### TASK STATEMENT
Further down are entries; set down exactly and only the lines from the one with "orange cross: (68, 201)" up to and including the one with "pink semicircle: (181, 251)", dropping each picture.

(MATERIAL FOR THIS TASK begins)

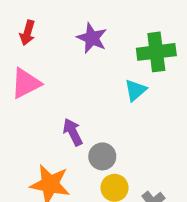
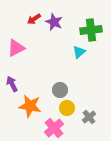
red arrow: (27, 33) -> (34, 19), moved, turned 40
purple arrow: (73, 132) -> (12, 84), moved

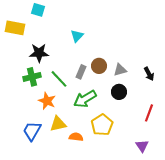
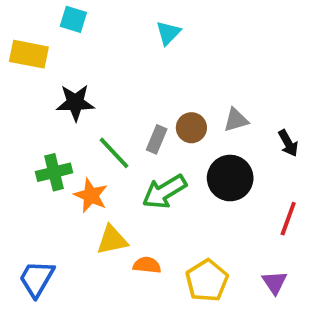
cyan triangle: (77, 36) -> (168, 33), moved
gray triangle: (120, 70) -> (236, 120), moved
green cross: (32, 77) -> (54, 172), moved
black circle: (119, 92) -> (230, 178), size x1.5
yellow pentagon: (102, 125) -> (207, 281), moved
blue trapezoid: (32, 131) -> (37, 279), moved

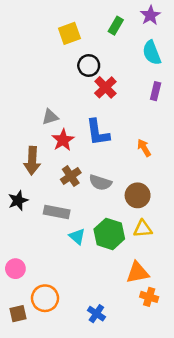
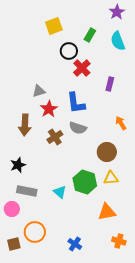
green rectangle: (116, 26) -> (90, 35), moved
purple rectangle: (156, 91) -> (110, 84), moved
orange arrow: (144, 148) -> (121, 123), moved
gray semicircle: (100, 182) -> (78, 128), moved
black star: (18, 200) -> (18, 165), moved
gray rectangle: (57, 212) -> (27, 191), moved
cyan triangle: (77, 236) -> (60, 192), moved
orange cross: (149, 297) -> (119, 241), moved

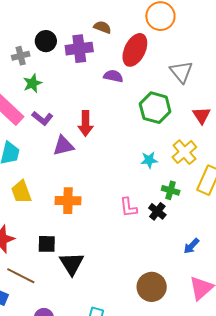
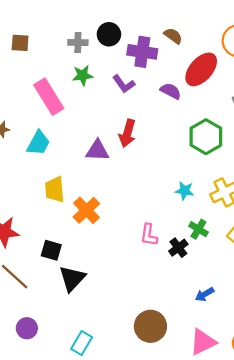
purple L-shape: (42, 118) -> (124, 84), moved
yellow trapezoid: (21, 192) -> (55, 190), moved
orange cross: (68, 201) -> (86, 210), turned 30

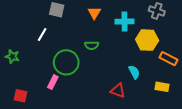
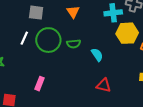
cyan cross: (125, 22) -> (113, 13), moved
green circle: (66, 62) -> (48, 40), moved
cyan semicircle: (134, 72) -> (97, 55), moved

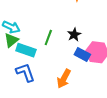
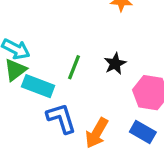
blue rectangle: (82, 54) -> (143, 132), moved
blue L-shape: (25, 72) -> (61, 118), moved

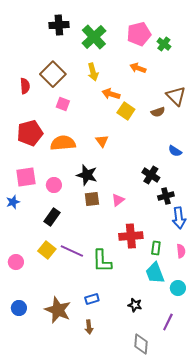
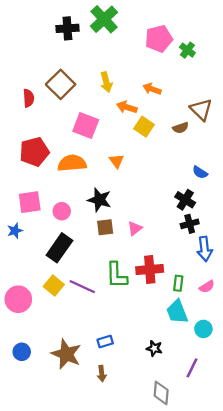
green cross: (94, 37) -> (104, 19), moved
orange arrow: (138, 68) -> (152, 89), moved
pink square: (63, 104) -> (86, 126), moved, size x1.6
black cross: (151, 175) -> (185, 200), moved
black rectangle: (52, 217) -> (59, 248), size x1.4
pink semicircle: (181, 251) -> (207, 287), turned 64
green L-shape: (102, 261) -> (117, 275), moved
pink circle: (16, 262) -> (18, 299), size x1.5

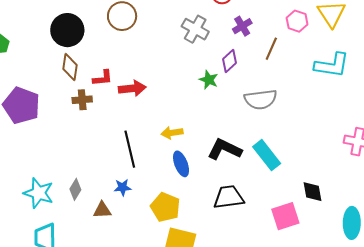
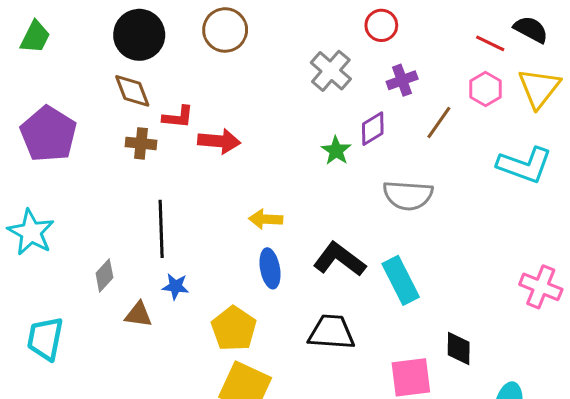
brown diamond: (70, 67) -> (132, 91), turned -40
black line: (130, 149) -> (161, 229), moved
cyan star: (39, 193) -> (31, 232), moved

(MATERIAL FOR THIS TASK ends)

### RESPONSE AREA
orange cross: (68, 201) -> (86, 210), turned 30

cyan cross: (125, 22) -> (113, 13), moved
green circle: (66, 62) -> (48, 40), moved
cyan semicircle: (134, 72) -> (97, 55), moved

blue rectangle: (82, 54) -> (143, 132), moved
blue L-shape: (25, 72) -> (61, 118), moved

green cross: (94, 37) -> (104, 19), moved
orange arrow: (138, 68) -> (152, 89), moved
pink square: (63, 104) -> (86, 126), moved, size x1.6
black cross: (151, 175) -> (185, 200), moved
black rectangle: (52, 217) -> (59, 248), size x1.4
pink semicircle: (181, 251) -> (207, 287), turned 64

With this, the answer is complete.